_What you have to do_:
Once the line with "Trace the roads" is found, repeat exactly that line and every one after it until the data below ends, including the last line.
─── Material for this exercise ───
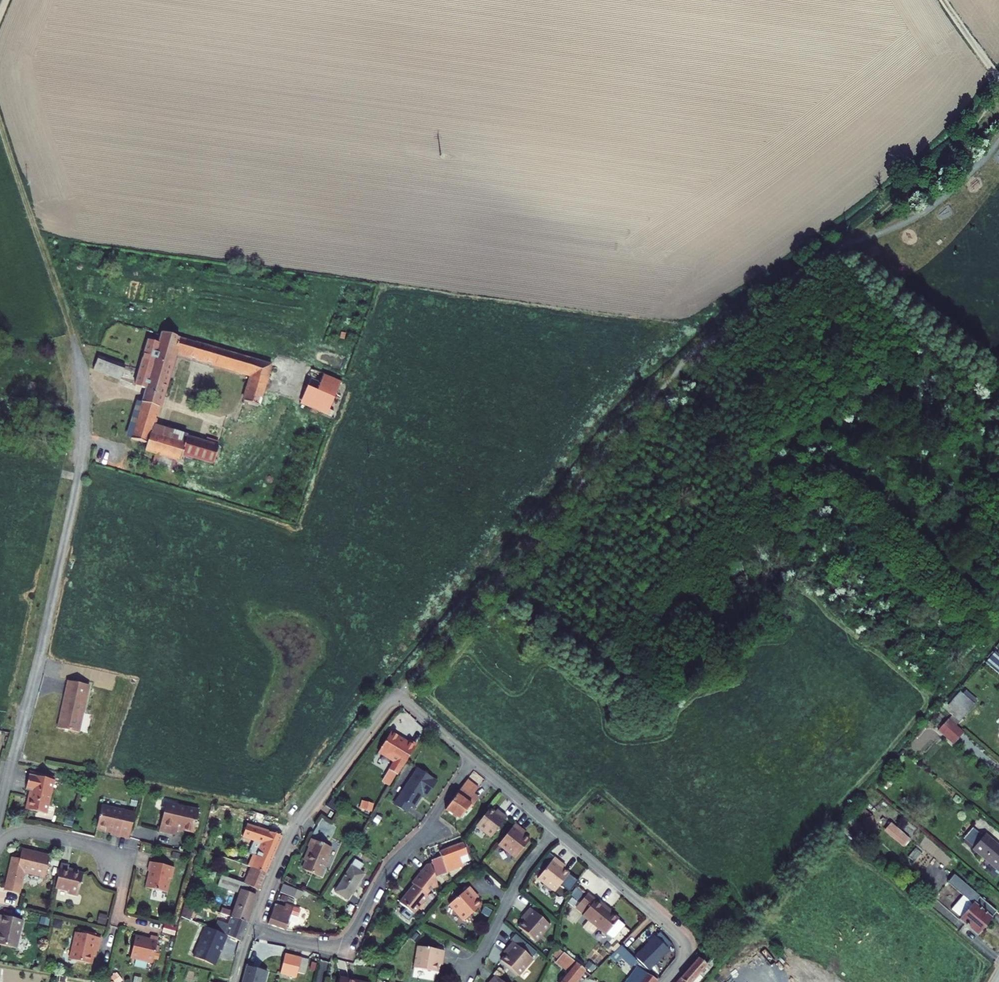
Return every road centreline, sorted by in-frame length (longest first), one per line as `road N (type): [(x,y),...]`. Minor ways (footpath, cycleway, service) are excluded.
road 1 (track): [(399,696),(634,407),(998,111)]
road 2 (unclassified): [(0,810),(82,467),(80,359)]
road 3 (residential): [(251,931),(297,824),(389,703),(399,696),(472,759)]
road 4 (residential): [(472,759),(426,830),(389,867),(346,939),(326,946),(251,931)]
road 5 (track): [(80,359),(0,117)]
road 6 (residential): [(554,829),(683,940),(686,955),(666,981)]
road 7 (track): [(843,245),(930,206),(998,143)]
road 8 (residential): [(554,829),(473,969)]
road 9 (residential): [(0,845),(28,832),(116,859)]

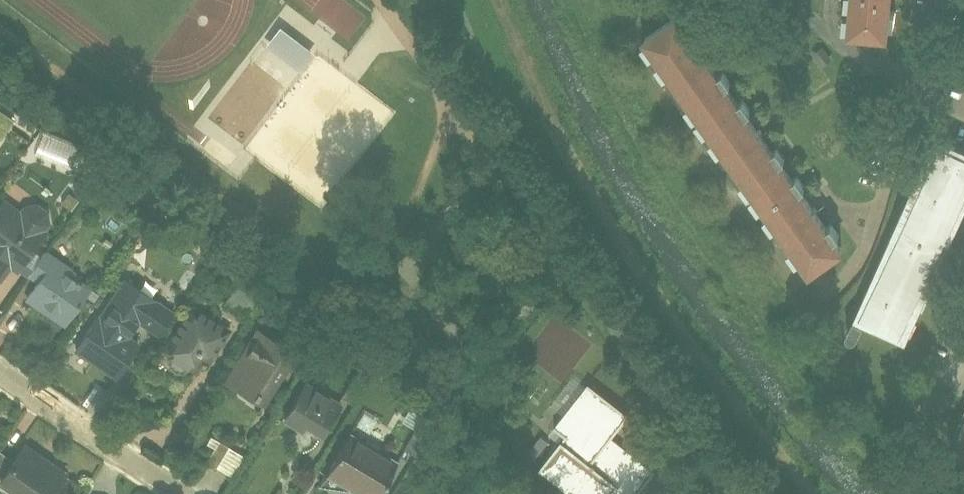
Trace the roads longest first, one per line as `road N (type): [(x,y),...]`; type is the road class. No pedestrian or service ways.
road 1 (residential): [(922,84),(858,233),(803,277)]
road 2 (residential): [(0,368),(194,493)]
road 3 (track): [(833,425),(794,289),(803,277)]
───
_Response to the exercise_:
Trace the roads longest first, one per line as `road N (type): [(x,y),...]`; type is the road class. No pedestrian or service ways.
road 1 (residential): [(922,84),(858,233),(803,277)]
road 2 (residential): [(0,368),(194,493)]
road 3 (track): [(833,425),(794,289),(803,277)]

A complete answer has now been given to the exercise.